# Exercise directions
Please print the line that holds "yellow carton: 5 -> 8" and each line after it to the end of the data, word for word, without any pictures.

Task material Start Marker

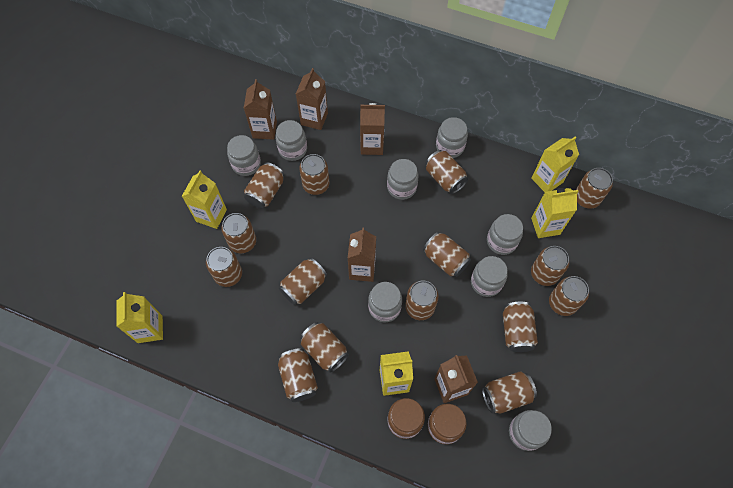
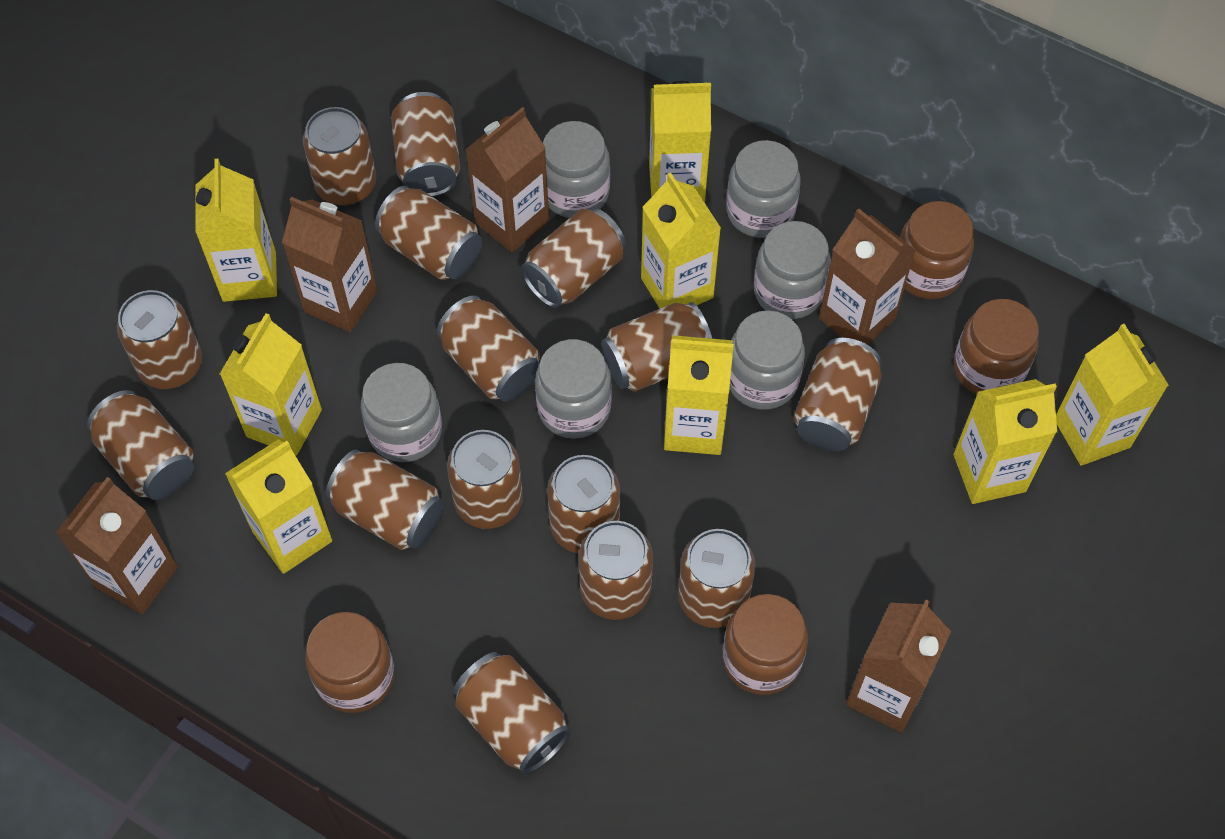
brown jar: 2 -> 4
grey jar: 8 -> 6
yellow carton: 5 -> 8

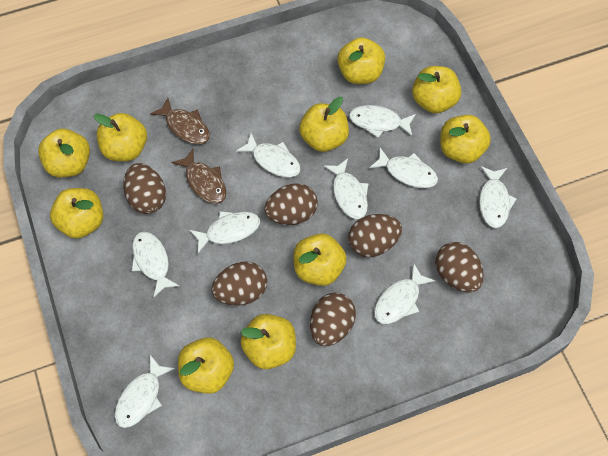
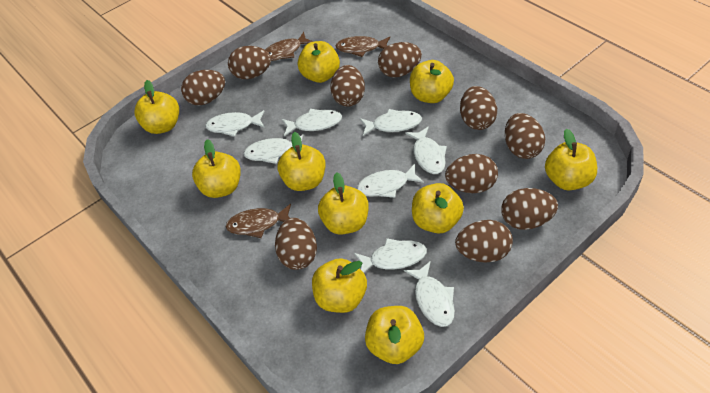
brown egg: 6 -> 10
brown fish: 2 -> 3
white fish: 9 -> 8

Task material End Marker

# Output for this task
yellow carton: 5 -> 8

brown egg: 6 -> 10
brown fish: 2 -> 3
white fish: 9 -> 8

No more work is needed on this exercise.